■ **What the exercise asks**
Reproduce, exactly and only, the lines of the data that follows from the one containing "brown pentagon: (70, 113) -> (72, 135), moved" down to the one containing "gray arrow: (118, 123) -> (108, 79), moved", without pictures.

(Stepwise shape edit descriptions)
=== Section Start ===

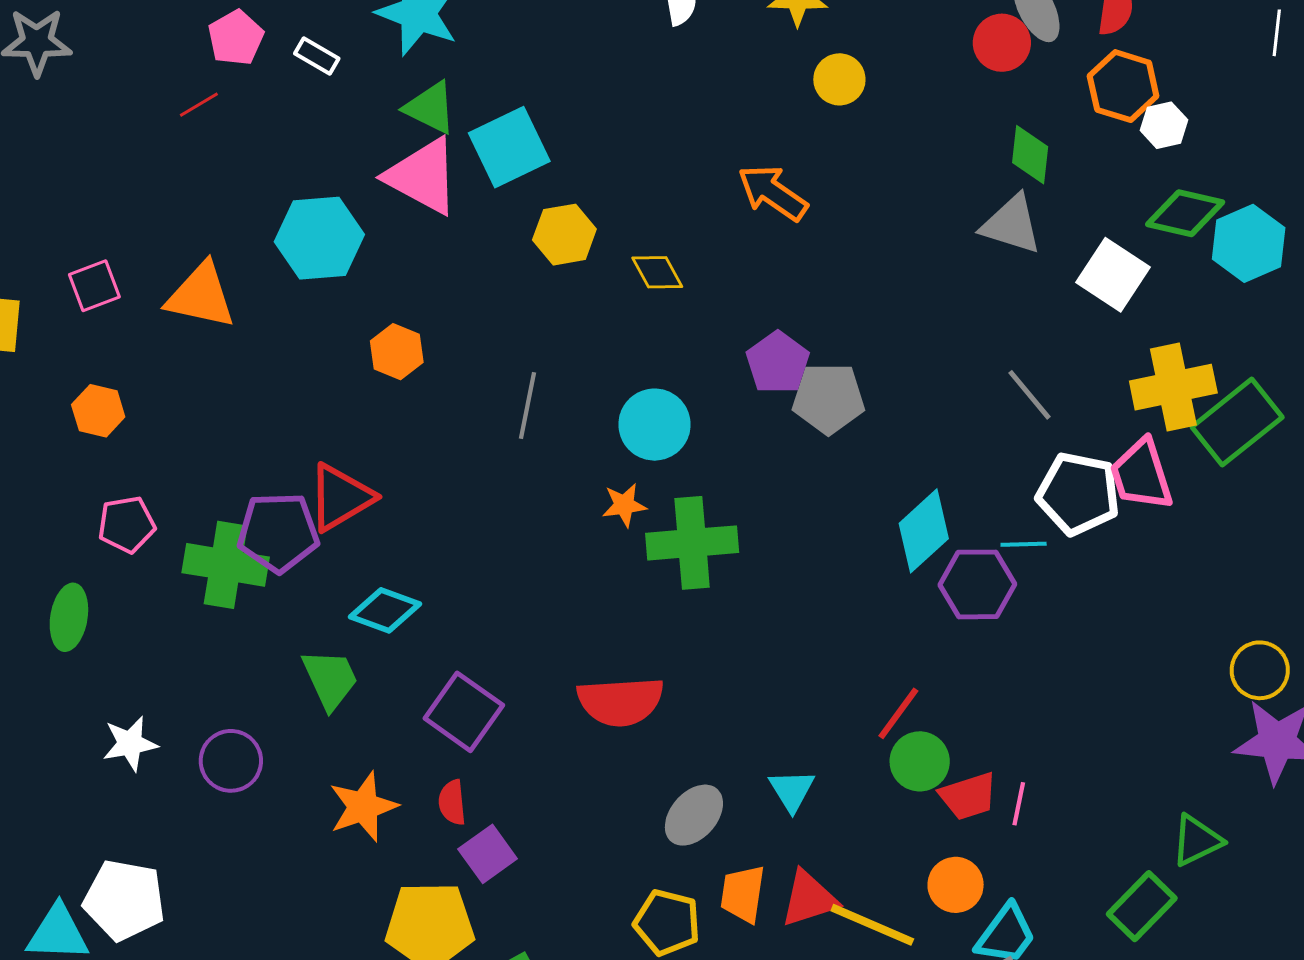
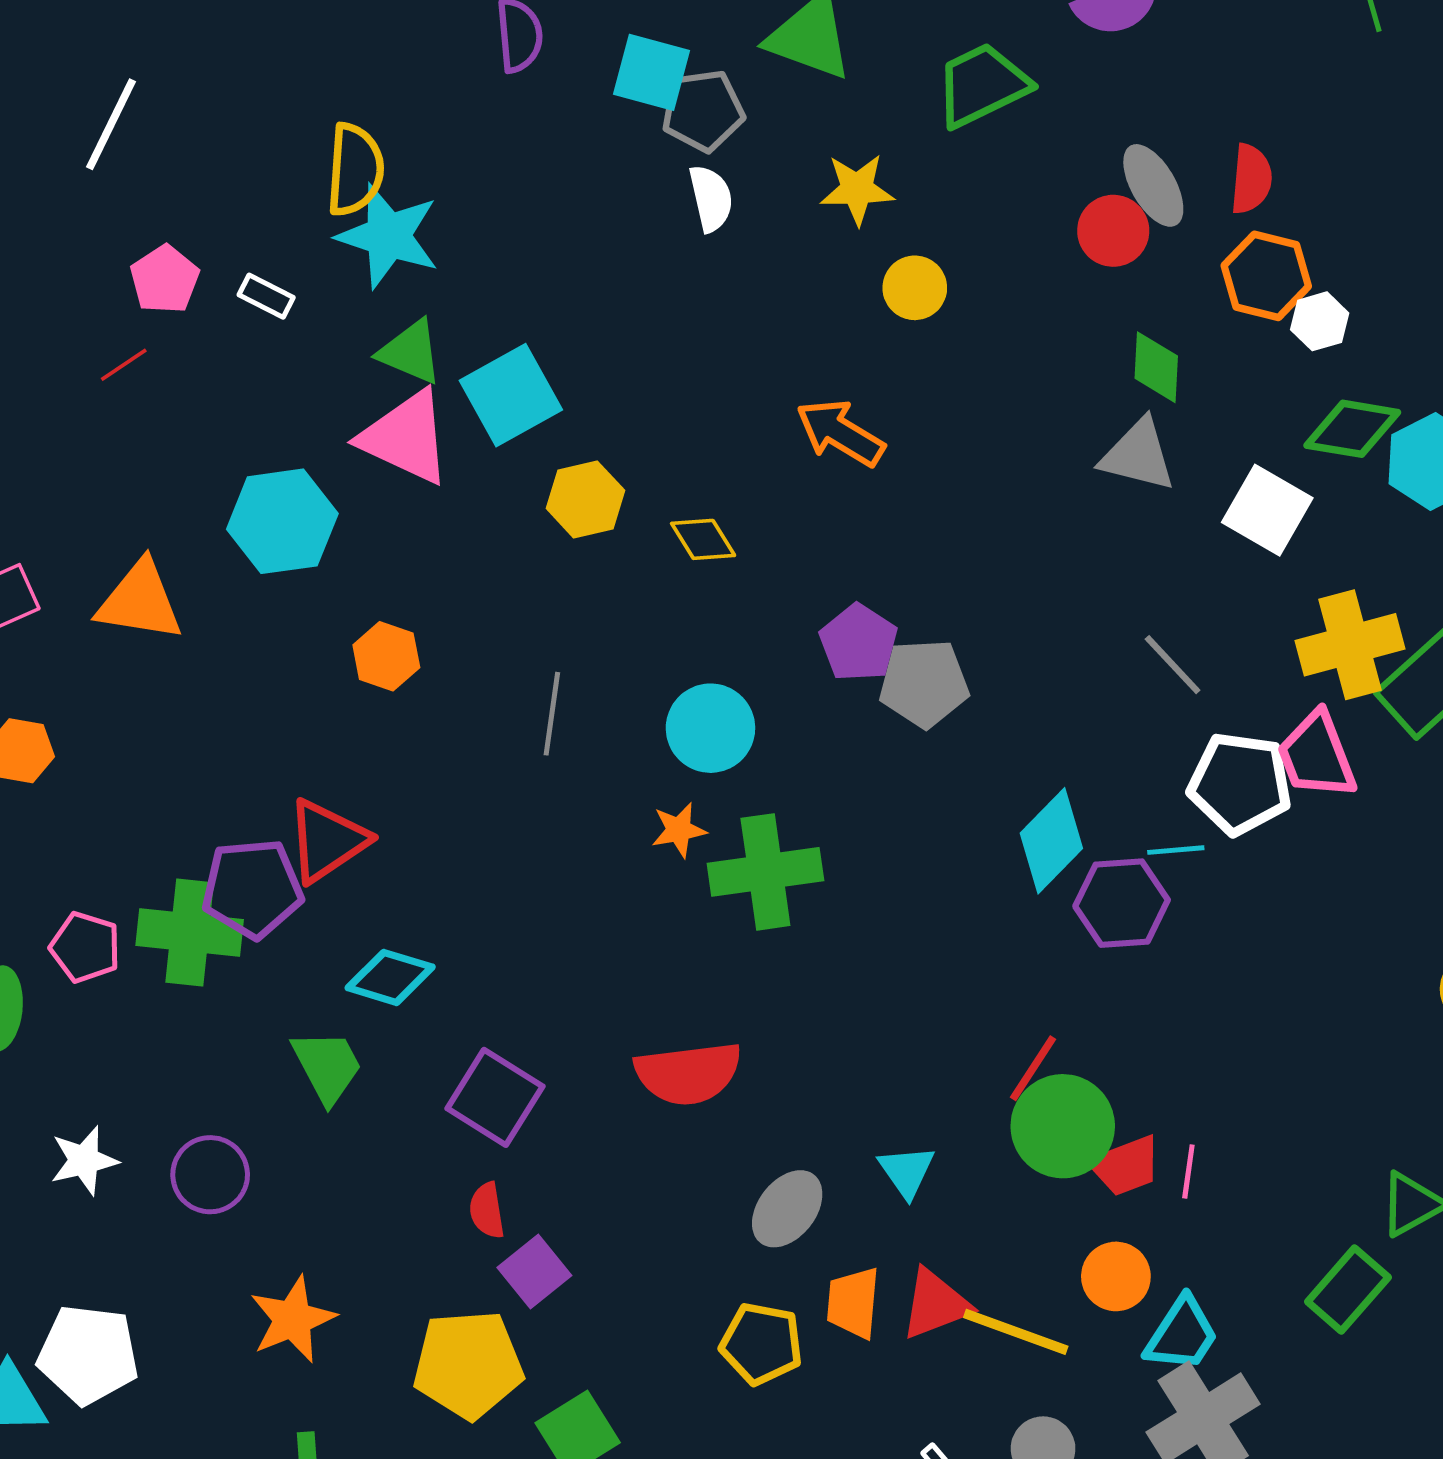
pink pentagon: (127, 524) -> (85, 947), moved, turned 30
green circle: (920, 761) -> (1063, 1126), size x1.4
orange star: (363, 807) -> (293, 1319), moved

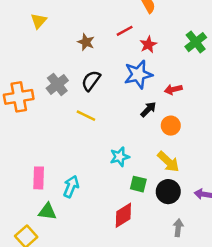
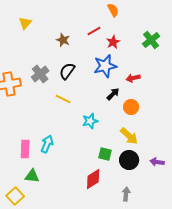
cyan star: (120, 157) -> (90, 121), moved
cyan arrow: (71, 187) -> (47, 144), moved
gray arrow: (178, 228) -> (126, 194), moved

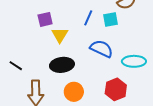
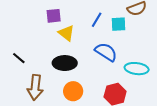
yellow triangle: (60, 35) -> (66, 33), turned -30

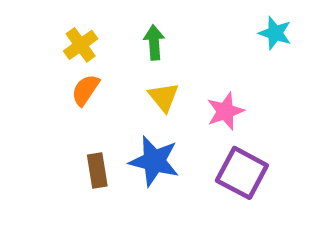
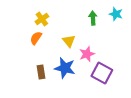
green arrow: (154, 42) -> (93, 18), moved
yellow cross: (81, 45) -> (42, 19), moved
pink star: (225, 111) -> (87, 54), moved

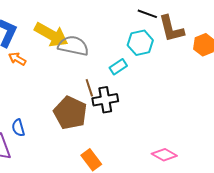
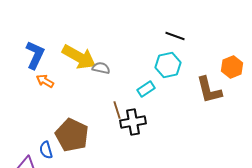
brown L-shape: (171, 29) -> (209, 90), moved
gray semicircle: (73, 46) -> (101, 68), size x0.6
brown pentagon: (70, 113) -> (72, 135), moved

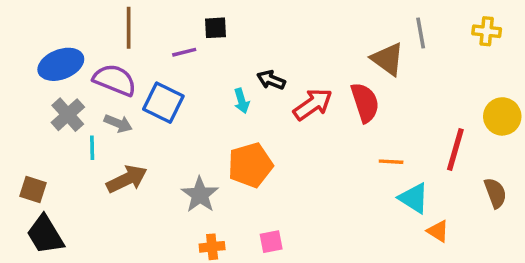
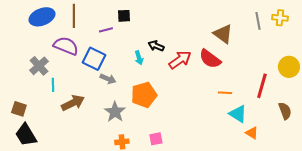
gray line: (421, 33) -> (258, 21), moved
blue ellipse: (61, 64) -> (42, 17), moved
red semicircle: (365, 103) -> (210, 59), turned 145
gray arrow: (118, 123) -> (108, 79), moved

=== Section End ===
=== Section Start ===

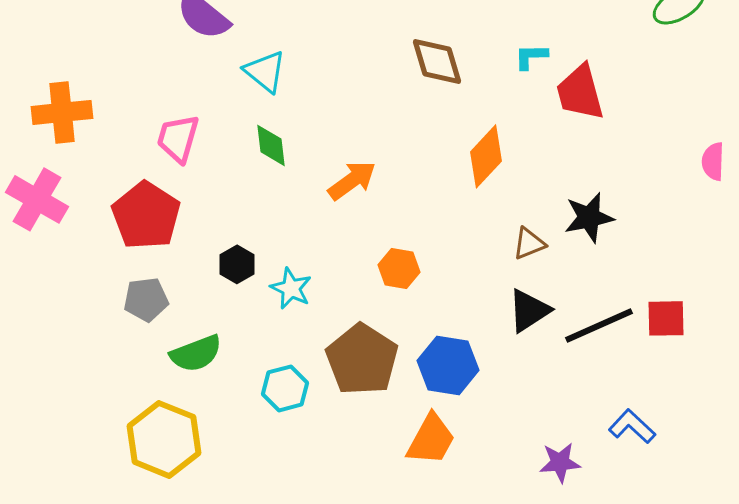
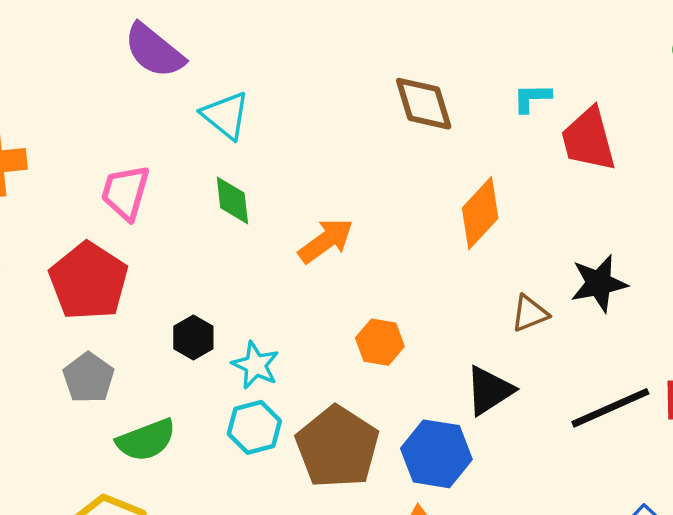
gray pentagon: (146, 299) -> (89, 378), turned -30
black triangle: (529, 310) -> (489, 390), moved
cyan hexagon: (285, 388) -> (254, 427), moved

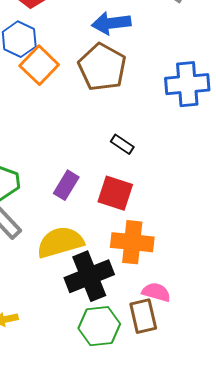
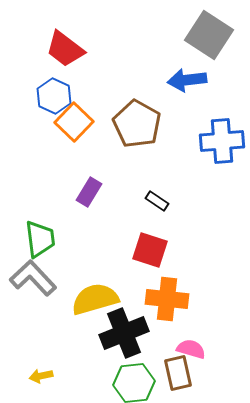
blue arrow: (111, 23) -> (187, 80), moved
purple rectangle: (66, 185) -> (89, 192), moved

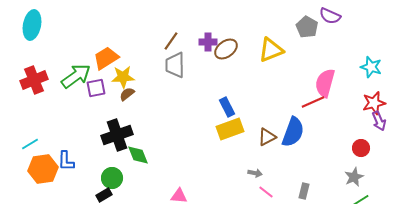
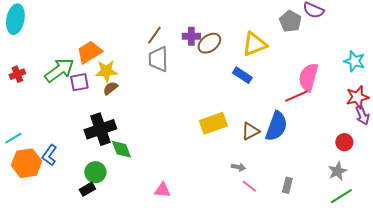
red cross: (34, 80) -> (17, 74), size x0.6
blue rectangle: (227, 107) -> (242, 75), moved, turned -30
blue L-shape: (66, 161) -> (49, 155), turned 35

=== Section End ===

■ **Output for this exercise**
brown pentagon: (70, 113) -> (72, 135), moved

gray line: (421, 33) -> (258, 21), moved
blue ellipse: (61, 64) -> (42, 17), moved
red semicircle: (365, 103) -> (210, 59), turned 145
gray arrow: (118, 123) -> (108, 79), moved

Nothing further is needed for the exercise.